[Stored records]
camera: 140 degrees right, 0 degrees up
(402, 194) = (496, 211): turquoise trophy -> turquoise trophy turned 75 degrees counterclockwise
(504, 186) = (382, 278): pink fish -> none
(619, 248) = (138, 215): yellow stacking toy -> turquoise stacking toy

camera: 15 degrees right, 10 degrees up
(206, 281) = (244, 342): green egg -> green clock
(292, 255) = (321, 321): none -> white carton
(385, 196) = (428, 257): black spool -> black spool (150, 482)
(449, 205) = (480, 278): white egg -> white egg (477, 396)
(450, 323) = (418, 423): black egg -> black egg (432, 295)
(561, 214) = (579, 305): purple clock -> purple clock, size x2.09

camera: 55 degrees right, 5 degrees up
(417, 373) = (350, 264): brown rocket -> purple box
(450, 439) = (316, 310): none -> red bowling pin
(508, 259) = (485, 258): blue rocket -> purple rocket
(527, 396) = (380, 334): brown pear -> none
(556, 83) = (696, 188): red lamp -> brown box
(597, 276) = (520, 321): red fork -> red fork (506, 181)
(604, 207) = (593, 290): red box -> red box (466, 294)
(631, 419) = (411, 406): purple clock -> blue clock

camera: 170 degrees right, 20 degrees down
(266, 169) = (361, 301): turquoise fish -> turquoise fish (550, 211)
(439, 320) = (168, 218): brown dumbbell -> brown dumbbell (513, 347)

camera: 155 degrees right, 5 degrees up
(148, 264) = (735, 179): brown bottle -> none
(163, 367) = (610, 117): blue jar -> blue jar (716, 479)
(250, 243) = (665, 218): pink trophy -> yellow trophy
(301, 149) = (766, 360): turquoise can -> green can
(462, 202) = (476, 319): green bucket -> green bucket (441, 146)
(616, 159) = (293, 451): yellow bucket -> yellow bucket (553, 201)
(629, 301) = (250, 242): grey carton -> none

◆ **WORK ITEM**: Your answer should consist of the lines from the line with "camera: 155 degrees right, 5 degrees up" through the last line of the data, set down exactly, both included.

◆ **ANSWER**:
camera: 155 degrees right, 5 degrees up
(148, 264) = (735, 179): brown bottle -> none
(163, 367) = (610, 117): blue jar -> blue jar (716, 479)
(250, 243) = (665, 218): pink trophy -> yellow trophy
(301, 149) = (766, 360): turquoise can -> green can
(462, 202) = (476, 319): green bucket -> green bucket (441, 146)
(616, 159) = (293, 451): yellow bucket -> yellow bucket (553, 201)
(629, 301) = (250, 242): grey carton -> none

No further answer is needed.